- [Work required]:
The answer is one number. Say how many lines in the entries below include the word "blue".

- [Data extracts]:
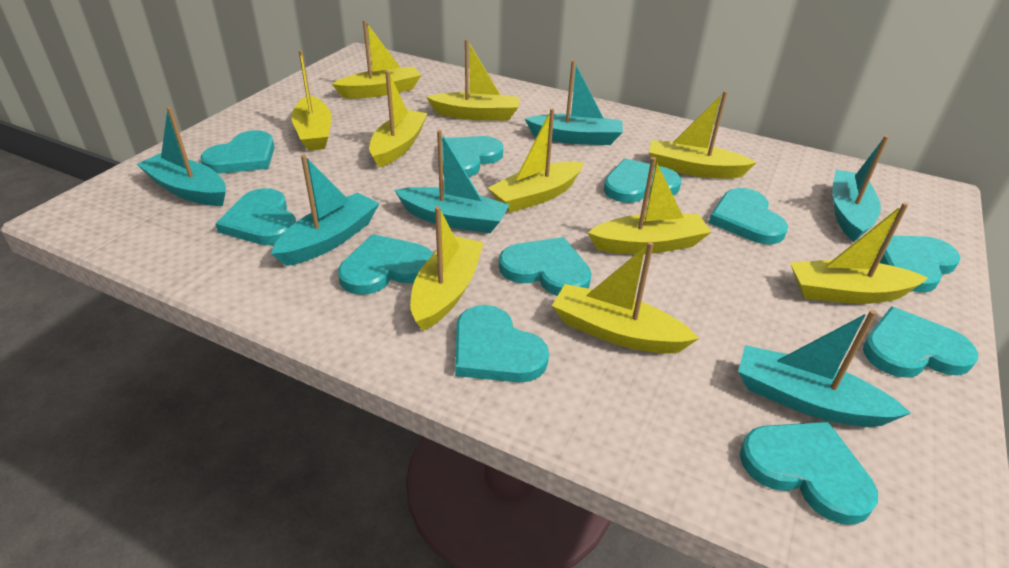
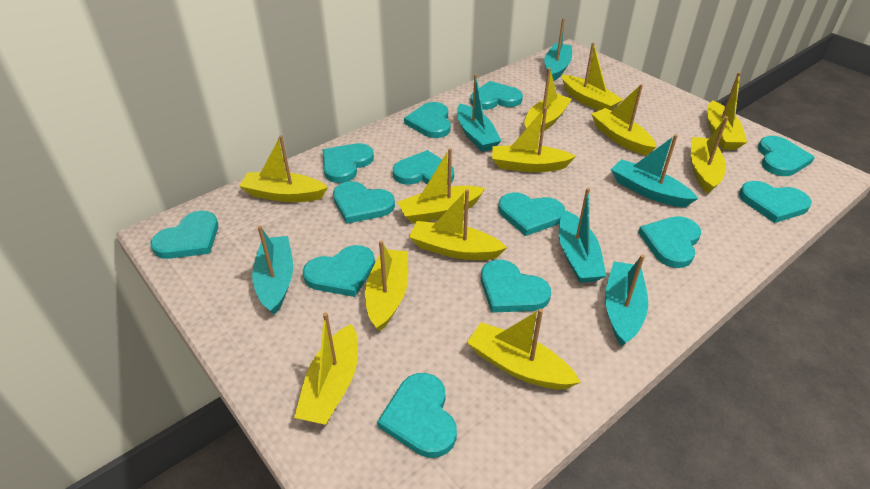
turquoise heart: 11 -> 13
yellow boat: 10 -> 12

* * *

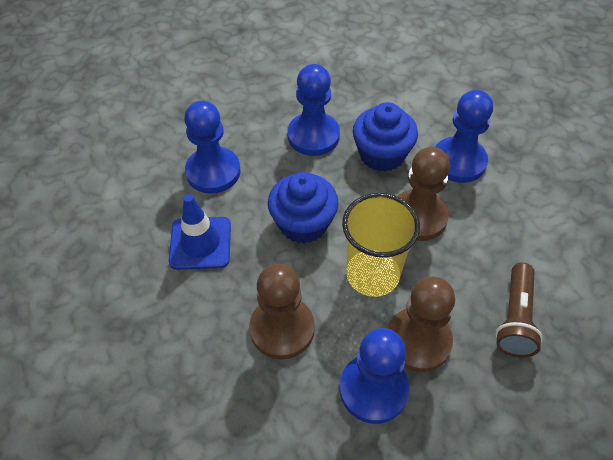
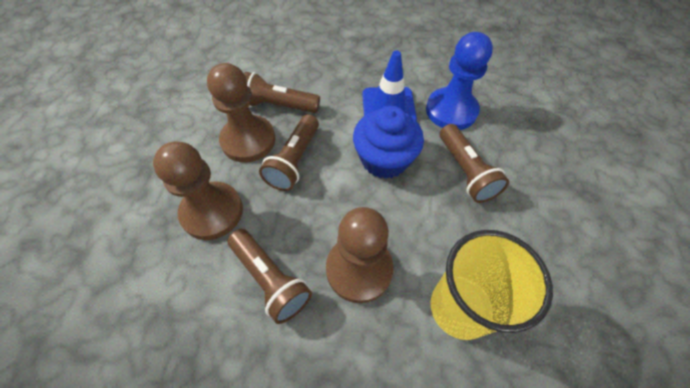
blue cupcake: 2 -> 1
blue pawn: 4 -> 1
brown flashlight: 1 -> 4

* * *

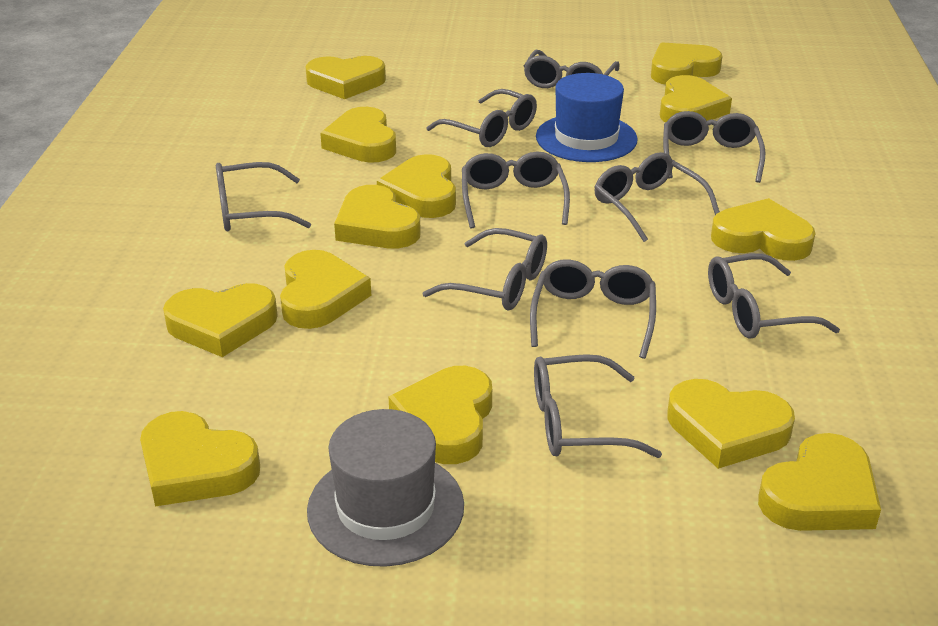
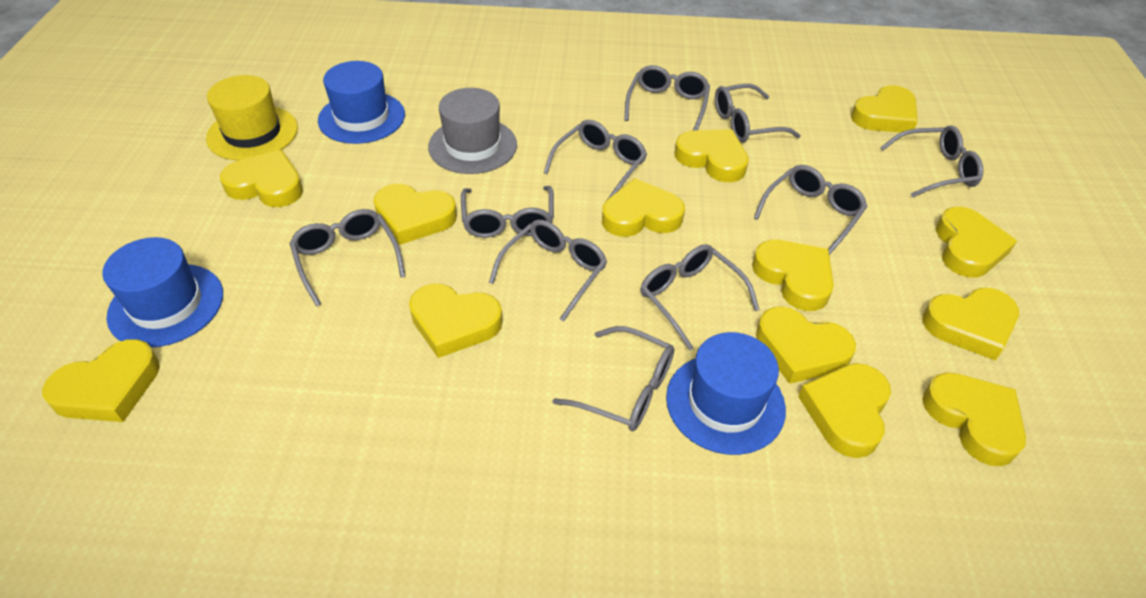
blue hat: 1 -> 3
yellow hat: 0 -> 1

- [Answer section]:
3